- [THE EXERCISE] Write out the entries below word for word, leaving out the pictures.

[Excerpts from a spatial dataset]

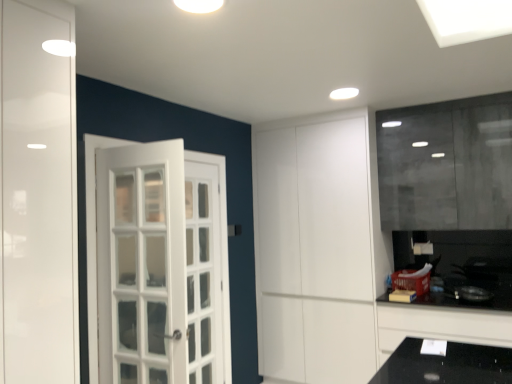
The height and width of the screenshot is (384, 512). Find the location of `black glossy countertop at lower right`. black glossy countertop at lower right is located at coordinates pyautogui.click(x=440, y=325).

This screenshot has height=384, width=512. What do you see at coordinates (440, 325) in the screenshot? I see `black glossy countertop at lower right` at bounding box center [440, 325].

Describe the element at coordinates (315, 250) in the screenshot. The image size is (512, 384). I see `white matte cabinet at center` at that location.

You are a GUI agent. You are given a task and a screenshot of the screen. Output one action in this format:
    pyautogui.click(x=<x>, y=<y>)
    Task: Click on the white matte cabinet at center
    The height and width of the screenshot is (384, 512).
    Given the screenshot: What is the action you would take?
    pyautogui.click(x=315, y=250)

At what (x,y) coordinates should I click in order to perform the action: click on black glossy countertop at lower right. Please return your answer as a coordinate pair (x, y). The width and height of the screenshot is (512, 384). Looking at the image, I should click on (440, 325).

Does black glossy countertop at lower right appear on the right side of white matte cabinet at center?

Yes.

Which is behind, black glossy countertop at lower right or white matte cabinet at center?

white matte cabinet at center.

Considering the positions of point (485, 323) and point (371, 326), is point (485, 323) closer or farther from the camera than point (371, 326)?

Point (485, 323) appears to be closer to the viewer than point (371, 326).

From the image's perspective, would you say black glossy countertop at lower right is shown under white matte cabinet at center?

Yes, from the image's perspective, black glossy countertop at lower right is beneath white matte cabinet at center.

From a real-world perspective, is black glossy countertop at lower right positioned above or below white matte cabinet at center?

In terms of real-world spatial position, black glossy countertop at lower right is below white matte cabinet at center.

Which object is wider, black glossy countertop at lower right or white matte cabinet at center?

- [RESPONSE TO THE EXERCISE]
The height and width of the screenshot is (384, 512). Find the location of `black glossy countertop at lower right`. black glossy countertop at lower right is located at coordinates pyautogui.click(x=440, y=325).

This screenshot has height=384, width=512. What do you see at coordinates (440, 325) in the screenshot? I see `black glossy countertop at lower right` at bounding box center [440, 325].

Describe the element at coordinates (315, 250) in the screenshot. The image size is (512, 384). I see `white matte cabinet at center` at that location.

You are a GUI agent. You are given a task and a screenshot of the screen. Output one action in this format:
    pyautogui.click(x=<x>, y=<y>)
    Task: Click on the white matte cabinet at center
    The height and width of the screenshot is (384, 512).
    Given the screenshot: What is the action you would take?
    pyautogui.click(x=315, y=250)

At what (x,y) coordinates should I click in order to perform the action: click on black glossy countertop at lower right. Please return your answer as a coordinate pair (x, y). The width and height of the screenshot is (512, 384). Looking at the image, I should click on (440, 325).

Does black glossy countertop at lower right appear on the right side of white matte cabinet at center?

Yes.

Which is behind, black glossy countertop at lower right or white matte cabinet at center?

white matte cabinet at center.

Considering the positions of point (485, 323) and point (371, 326), is point (485, 323) closer or farther from the camera than point (371, 326)?

Point (485, 323) appears to be closer to the viewer than point (371, 326).

From the image's perspective, would you say black glossy countertop at lower right is shown under white matte cabinet at center?

Yes, from the image's perspective, black glossy countertop at lower right is beneath white matte cabinet at center.

From a real-world perspective, is black glossy countertop at lower right positioned above or below white matte cabinet at center?

In terms of real-world spatial position, black glossy countertop at lower right is below white matte cabinet at center.

Which object is wider, black glossy countertop at lower right or white matte cabinet at center?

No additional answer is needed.